» **EXERCISE AIM**
Take the data below and filter it for lines containing the word "stick"; show each line found.

» **DATA IN THIS EXERCISE**
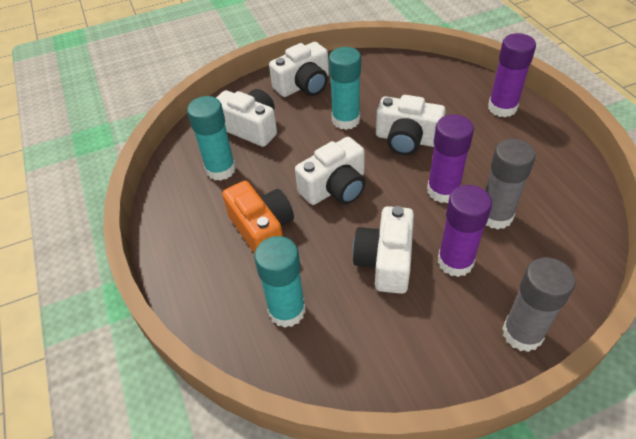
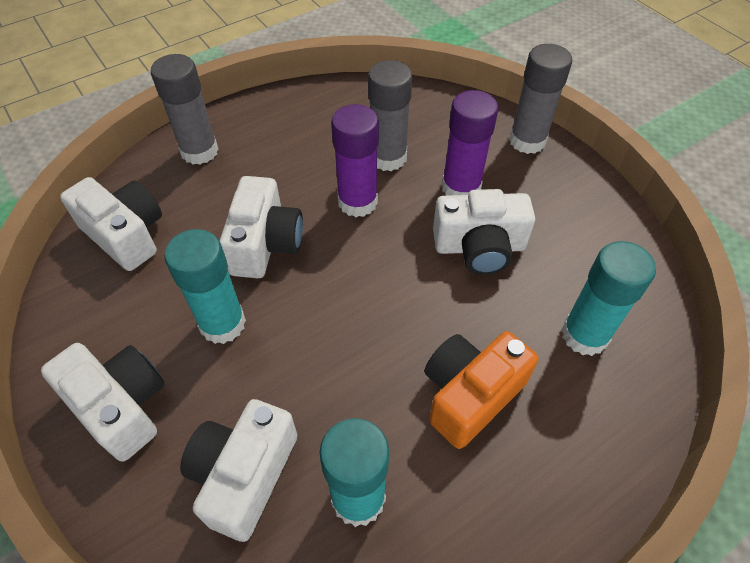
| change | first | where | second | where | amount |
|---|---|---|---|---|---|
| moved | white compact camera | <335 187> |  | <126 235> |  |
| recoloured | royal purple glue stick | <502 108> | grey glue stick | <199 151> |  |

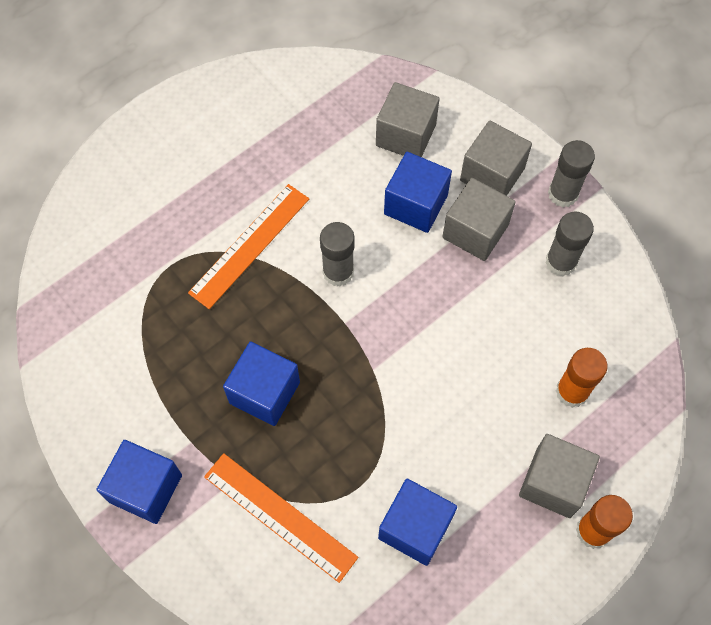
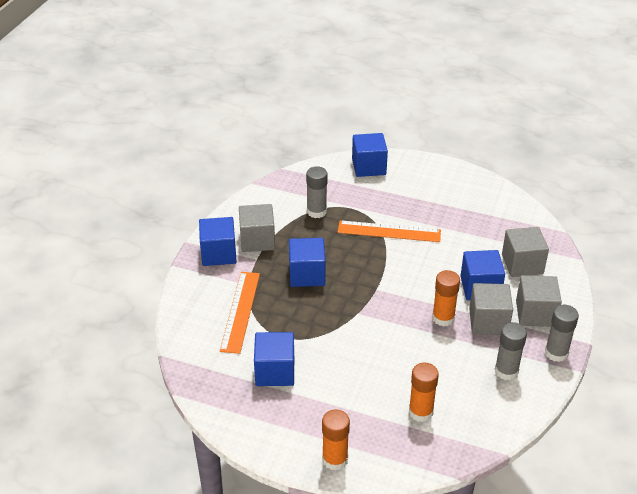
| change | first | where | second | where | amount |
|---|---|---|---|---|---|
| added |  |  | royal blue block | <369 167> |  |
| added |  |  | bright orange glue stick | <443 318> |  |
| moved | grey glue stick | <338 272> |  | <316 211> |  |
| moved | grey block | <553 483> |  | <257 240> |  |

» **RESULT**
| recoloured | royal purple glue stick | <502 108> | grey glue stick | <199 151> |  |
| added |  |  | bright orange glue stick | <443 318> |  |
| moved | grey glue stick | <338 272> |  | <316 211> |  |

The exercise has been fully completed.